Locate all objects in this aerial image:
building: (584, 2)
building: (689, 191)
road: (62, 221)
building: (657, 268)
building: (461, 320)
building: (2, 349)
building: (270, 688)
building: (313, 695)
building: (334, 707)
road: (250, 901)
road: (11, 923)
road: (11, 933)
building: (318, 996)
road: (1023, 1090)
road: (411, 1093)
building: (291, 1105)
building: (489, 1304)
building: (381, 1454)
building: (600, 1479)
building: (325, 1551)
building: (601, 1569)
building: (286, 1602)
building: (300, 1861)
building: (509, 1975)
-.-.-
Work instructions: Find the word "road" in the entries above and gather every line that holds it.

Written response:
road: (62, 221)
road: (250, 901)
road: (11, 923)
road: (11, 933)
road: (1023, 1090)
road: (411, 1093)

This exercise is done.